(Coordinate pair lists)
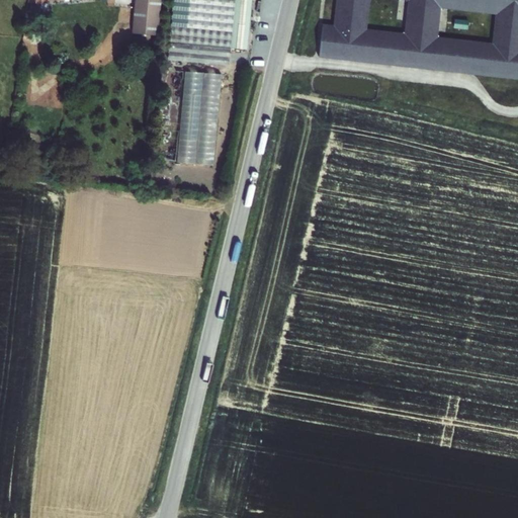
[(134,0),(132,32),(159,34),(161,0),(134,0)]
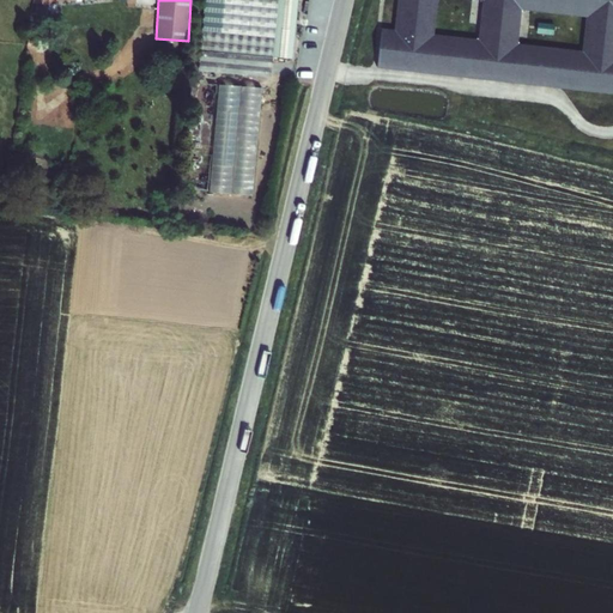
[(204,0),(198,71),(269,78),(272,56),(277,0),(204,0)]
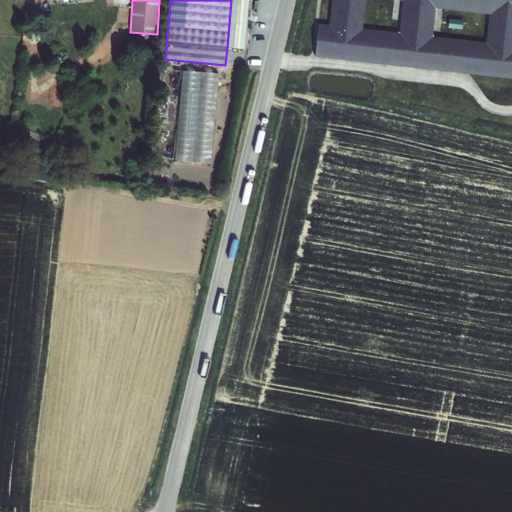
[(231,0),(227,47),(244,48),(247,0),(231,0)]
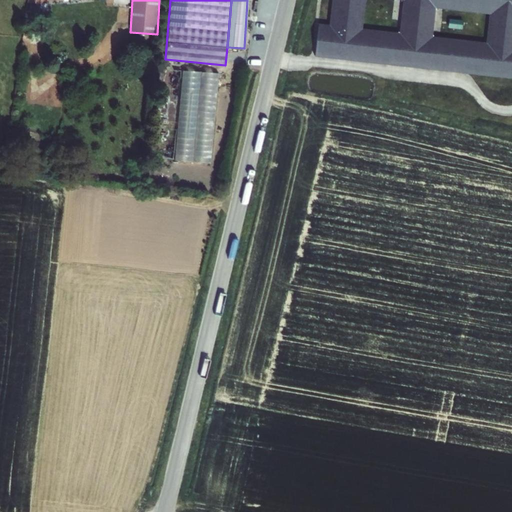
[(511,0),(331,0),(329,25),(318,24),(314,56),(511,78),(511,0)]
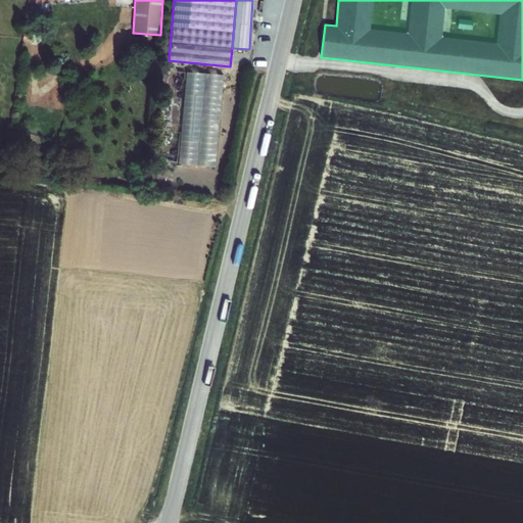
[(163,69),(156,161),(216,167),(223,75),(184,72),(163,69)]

**Exercise prompt:**
Before handing back the copy, remove the pictures; otherwise print the data exactly.

**Written response:**
[(134,0),(132,32),(159,34),(161,0),(134,0)]
[(204,0),(198,71),(269,78),(272,56),(277,0),(204,0)]
[(231,0),(227,47),(244,48),(247,0),(231,0)]
[(511,0),(331,0),(329,25),(318,24),(314,56),(511,78),(511,0)]
[(163,69),(156,161),(216,167),(223,75),(184,72),(163,69)]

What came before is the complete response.